(begin)
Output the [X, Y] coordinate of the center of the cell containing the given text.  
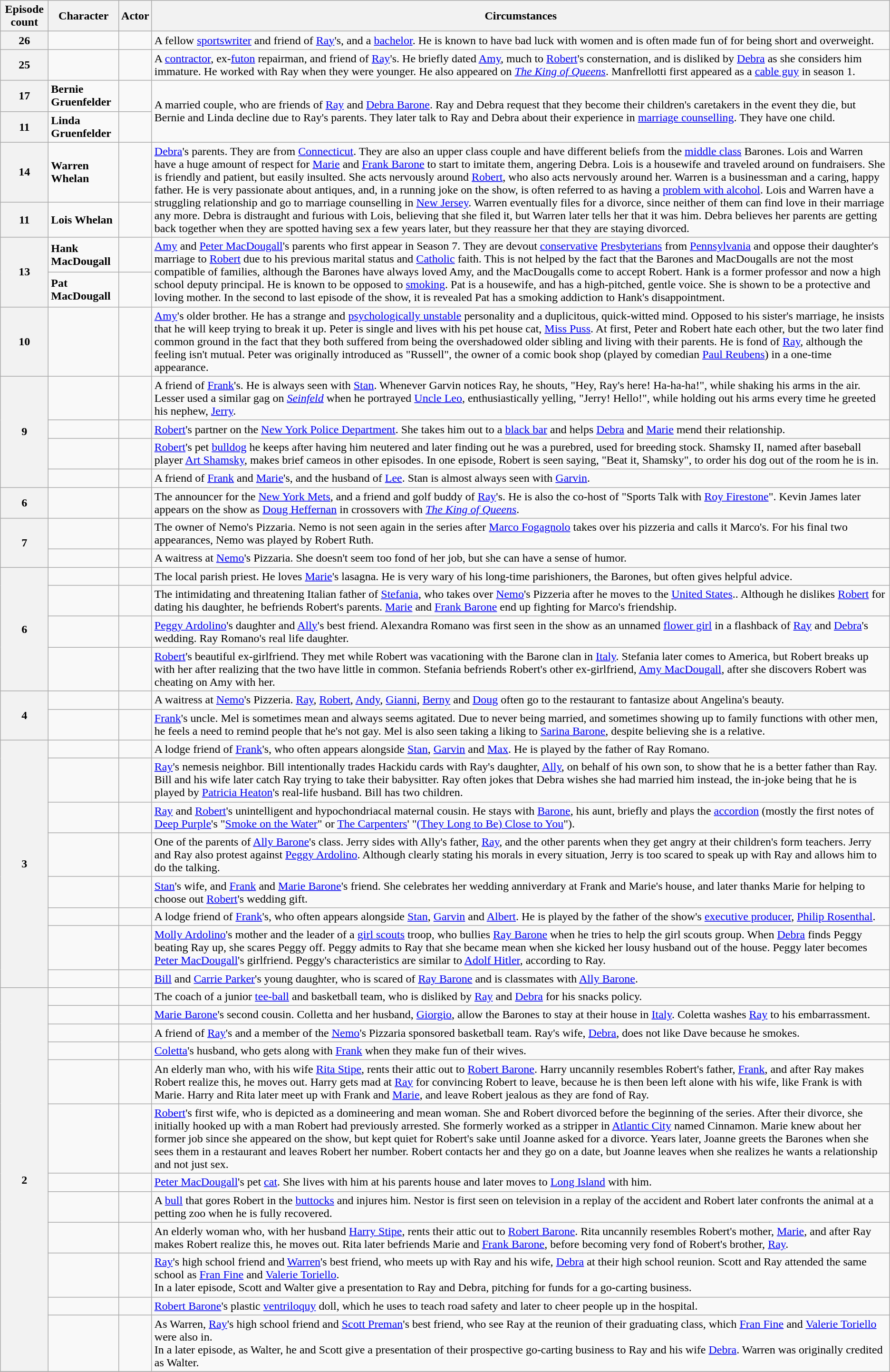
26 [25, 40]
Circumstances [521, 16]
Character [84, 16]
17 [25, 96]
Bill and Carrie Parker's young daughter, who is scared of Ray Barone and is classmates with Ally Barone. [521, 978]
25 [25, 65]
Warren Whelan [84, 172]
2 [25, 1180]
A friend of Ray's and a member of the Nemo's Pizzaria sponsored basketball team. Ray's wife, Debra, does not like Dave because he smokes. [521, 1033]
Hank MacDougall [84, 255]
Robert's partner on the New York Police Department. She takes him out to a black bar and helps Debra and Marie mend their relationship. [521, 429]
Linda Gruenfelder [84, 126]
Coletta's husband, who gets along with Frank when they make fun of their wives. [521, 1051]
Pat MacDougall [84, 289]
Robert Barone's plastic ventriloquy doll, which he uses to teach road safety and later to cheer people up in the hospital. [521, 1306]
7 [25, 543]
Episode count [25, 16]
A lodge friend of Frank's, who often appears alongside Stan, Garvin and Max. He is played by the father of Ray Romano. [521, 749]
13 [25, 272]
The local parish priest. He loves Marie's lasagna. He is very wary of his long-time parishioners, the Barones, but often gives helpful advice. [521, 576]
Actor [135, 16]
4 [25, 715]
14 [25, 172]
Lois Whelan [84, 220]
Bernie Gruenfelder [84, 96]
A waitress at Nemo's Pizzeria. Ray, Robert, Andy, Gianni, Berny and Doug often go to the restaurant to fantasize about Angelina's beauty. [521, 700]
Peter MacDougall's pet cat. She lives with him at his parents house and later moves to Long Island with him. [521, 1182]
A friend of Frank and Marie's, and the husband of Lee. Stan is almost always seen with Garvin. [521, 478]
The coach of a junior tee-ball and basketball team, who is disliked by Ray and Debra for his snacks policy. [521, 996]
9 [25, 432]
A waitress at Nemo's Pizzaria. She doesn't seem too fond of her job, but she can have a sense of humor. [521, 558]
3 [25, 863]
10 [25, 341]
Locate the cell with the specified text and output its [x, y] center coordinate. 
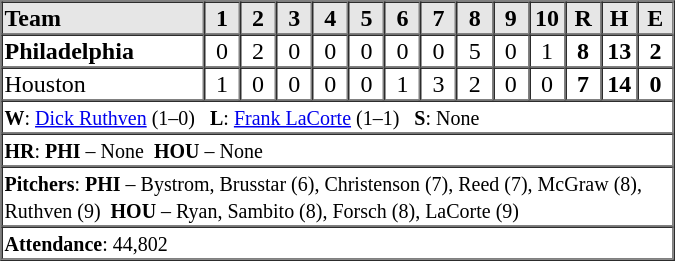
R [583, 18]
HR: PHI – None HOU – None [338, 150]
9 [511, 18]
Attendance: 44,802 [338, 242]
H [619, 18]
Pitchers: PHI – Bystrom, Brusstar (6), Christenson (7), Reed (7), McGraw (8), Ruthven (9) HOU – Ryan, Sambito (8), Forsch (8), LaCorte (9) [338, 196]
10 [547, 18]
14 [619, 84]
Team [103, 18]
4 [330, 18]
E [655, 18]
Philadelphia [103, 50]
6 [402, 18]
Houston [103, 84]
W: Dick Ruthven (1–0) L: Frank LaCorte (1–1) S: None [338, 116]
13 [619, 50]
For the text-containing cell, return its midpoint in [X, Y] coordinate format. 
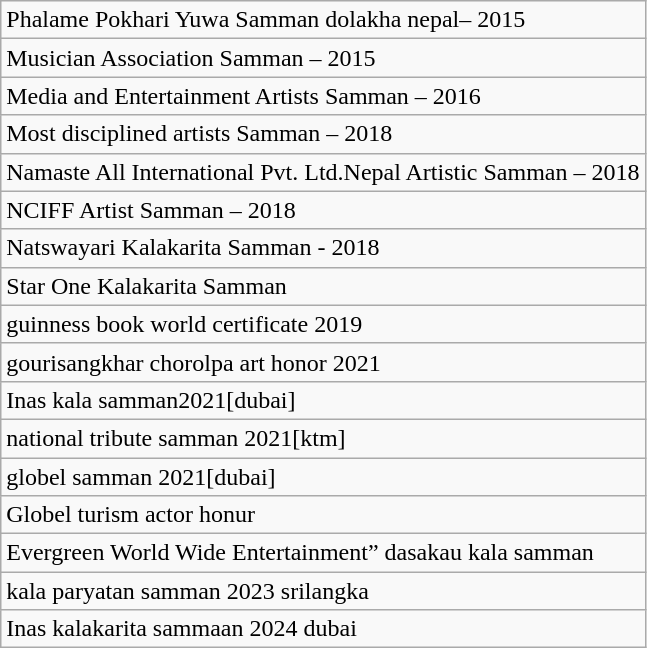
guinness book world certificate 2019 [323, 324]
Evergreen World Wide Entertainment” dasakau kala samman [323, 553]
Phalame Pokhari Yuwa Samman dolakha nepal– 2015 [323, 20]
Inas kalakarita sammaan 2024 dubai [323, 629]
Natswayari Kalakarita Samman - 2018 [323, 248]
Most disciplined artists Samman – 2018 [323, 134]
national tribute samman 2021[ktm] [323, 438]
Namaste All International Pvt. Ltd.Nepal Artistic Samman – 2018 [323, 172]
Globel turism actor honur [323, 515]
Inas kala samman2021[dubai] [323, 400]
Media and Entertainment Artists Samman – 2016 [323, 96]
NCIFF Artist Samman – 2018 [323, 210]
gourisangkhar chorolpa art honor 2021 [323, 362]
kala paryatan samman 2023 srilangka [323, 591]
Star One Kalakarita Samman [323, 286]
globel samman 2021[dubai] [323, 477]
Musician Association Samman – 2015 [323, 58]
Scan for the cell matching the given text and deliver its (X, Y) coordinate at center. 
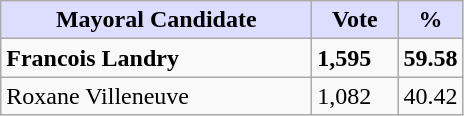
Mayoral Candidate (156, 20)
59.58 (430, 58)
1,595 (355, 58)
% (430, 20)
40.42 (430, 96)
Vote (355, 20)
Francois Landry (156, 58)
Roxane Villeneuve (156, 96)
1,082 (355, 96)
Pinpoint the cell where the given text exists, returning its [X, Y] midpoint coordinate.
(end)
(begin)
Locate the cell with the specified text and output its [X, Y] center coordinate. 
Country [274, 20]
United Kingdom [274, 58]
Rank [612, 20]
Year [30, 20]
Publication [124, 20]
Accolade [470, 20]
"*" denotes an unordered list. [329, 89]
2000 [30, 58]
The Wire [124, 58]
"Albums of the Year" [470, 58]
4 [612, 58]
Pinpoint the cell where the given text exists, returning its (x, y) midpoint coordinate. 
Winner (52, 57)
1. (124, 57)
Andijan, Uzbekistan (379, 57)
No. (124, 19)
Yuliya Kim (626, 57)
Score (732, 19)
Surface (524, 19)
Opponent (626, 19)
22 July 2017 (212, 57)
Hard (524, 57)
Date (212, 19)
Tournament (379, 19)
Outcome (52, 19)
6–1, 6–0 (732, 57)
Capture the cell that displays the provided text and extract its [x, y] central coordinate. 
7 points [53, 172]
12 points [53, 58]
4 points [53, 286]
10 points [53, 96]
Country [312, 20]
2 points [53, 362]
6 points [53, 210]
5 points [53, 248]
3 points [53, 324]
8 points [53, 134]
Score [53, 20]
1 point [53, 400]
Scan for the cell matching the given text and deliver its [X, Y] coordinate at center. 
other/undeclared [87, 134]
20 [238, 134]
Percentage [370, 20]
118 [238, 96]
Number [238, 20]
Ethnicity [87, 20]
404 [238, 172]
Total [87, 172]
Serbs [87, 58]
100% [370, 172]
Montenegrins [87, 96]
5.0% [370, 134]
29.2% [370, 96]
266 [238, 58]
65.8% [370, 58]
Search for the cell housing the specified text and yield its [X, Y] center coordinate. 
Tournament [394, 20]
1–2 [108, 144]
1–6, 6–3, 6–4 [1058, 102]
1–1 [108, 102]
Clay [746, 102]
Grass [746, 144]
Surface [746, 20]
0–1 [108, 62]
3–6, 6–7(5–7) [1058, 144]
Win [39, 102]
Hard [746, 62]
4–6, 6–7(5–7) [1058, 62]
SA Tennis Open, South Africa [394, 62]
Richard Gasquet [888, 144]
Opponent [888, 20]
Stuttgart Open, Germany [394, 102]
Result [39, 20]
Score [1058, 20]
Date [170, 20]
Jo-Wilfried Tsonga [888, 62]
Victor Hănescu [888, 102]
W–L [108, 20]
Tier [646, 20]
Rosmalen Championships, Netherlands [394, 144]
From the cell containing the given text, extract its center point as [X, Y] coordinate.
(end)
(begin)
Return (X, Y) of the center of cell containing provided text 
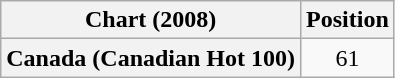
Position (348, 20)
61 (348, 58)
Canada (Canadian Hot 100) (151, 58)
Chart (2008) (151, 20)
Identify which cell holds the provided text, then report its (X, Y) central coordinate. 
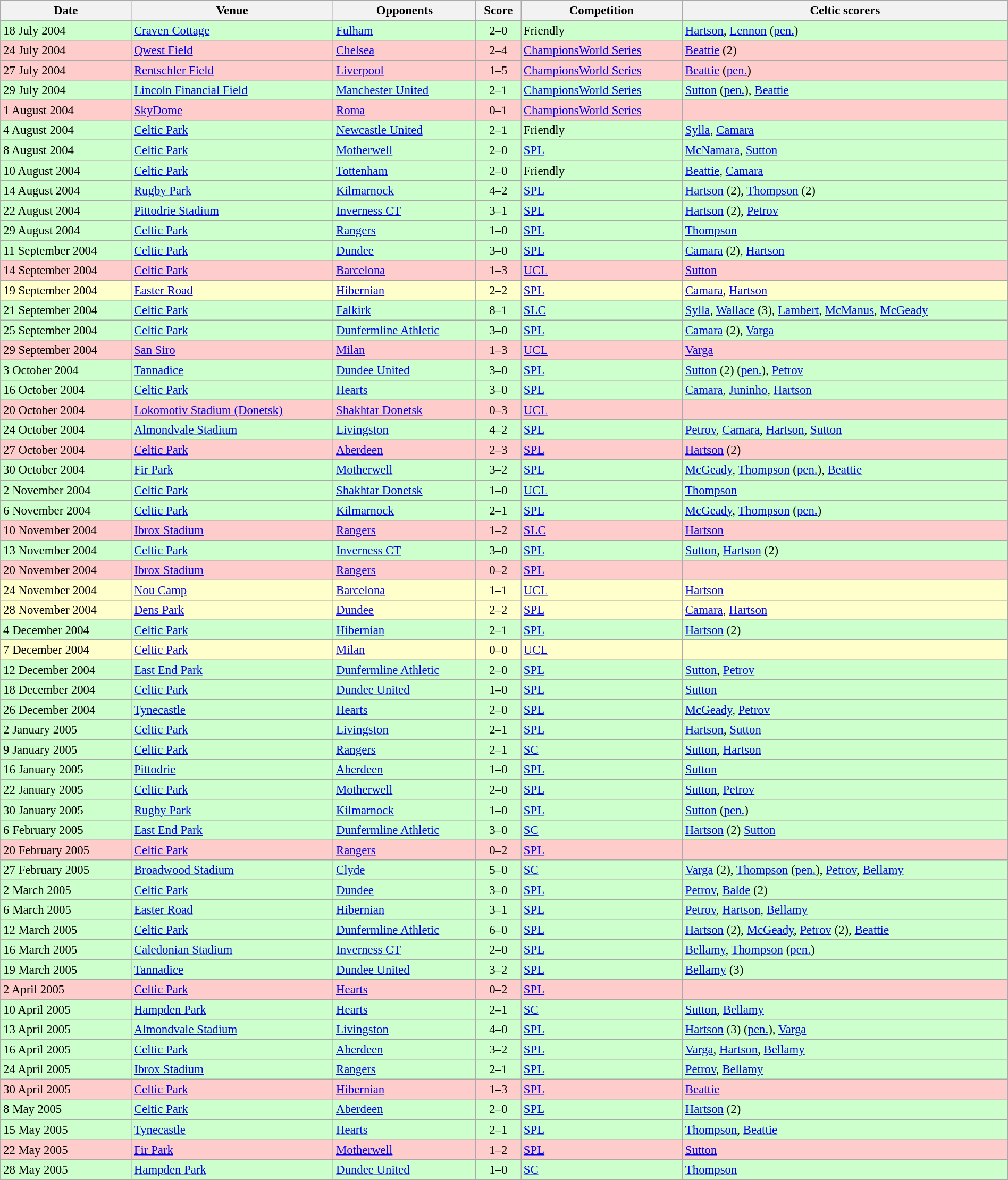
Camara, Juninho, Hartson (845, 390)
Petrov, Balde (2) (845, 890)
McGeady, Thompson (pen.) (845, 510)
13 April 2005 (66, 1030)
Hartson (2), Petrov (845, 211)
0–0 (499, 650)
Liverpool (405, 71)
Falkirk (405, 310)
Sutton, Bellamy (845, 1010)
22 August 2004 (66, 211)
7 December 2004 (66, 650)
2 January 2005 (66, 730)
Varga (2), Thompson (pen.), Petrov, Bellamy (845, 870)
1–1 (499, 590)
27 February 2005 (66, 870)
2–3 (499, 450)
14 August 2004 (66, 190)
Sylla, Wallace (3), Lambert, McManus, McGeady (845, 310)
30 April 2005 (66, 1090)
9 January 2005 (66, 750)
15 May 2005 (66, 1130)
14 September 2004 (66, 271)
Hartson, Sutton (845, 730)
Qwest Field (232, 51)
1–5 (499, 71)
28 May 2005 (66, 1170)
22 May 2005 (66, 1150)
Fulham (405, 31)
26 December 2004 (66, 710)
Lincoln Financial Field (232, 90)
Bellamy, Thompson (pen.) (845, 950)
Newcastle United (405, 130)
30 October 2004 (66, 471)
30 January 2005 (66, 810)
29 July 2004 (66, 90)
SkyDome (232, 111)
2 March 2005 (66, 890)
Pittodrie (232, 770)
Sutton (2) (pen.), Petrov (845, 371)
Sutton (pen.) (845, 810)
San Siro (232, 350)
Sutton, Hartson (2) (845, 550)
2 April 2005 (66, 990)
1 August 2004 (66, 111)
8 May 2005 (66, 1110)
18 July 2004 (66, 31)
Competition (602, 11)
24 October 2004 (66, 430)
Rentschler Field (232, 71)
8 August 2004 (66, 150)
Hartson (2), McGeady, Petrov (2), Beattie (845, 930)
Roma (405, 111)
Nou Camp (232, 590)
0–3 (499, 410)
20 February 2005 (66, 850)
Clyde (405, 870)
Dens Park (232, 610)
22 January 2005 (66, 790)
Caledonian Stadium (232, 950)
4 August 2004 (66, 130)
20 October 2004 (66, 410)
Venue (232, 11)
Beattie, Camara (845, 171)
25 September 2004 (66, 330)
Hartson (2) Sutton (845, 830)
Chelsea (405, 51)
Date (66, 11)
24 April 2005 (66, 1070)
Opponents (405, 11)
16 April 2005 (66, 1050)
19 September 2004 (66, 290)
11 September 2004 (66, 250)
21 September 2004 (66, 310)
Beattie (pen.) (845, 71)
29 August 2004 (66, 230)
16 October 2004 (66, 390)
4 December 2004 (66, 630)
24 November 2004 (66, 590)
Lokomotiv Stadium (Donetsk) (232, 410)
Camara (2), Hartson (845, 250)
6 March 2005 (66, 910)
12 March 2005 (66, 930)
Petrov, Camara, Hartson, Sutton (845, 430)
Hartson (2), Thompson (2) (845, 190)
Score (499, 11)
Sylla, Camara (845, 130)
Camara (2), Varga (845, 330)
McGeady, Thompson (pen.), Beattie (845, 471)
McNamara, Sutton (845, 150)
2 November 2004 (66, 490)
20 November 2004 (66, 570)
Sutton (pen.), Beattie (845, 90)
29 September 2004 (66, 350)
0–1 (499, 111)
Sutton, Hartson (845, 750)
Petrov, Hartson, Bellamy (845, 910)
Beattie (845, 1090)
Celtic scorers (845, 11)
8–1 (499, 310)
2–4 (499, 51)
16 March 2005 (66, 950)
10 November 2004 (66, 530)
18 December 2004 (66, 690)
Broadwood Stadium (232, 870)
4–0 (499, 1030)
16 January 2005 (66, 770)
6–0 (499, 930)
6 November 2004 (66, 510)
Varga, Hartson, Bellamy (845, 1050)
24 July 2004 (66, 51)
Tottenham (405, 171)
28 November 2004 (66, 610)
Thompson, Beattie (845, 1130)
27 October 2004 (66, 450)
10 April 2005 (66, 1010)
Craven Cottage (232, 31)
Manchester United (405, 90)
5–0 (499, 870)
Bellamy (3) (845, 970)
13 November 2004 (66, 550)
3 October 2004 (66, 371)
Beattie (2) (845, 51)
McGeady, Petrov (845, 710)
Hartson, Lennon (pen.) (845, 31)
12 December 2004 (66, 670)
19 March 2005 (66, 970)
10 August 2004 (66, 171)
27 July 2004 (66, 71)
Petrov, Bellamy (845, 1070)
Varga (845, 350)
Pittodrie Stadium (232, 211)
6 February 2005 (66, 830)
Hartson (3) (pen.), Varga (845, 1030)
(end)
Task to complete ->
Can you present the records, starting at the line containing "Mayoral Candidate (156, 20)" and ending at the line containing "Y] midpoint coordinate.", as a Markdown table with the columns Index and Entry, one numbered row per line, with blank lines omitted?

Reply to the task ->
| Index | Entry |
|---|---|
| 1 | Mayoral Candidate (156, 20) |
| 2 | 59.58 (430, 58) |
| 3 | 1,595 (355, 58) |
| 4 | % (430, 20) |
| 5 | 40.42 (430, 96) |
| 6 | Vote (355, 20) |
| 7 | Francois Landry (156, 58) |
| 8 | Roxane Villeneuve (156, 96) |
| 9 | 1,082 (355, 96) |
| 10 | Pinpoint the cell where the given text exists, returning its [X, Y] midpoint coordinate. |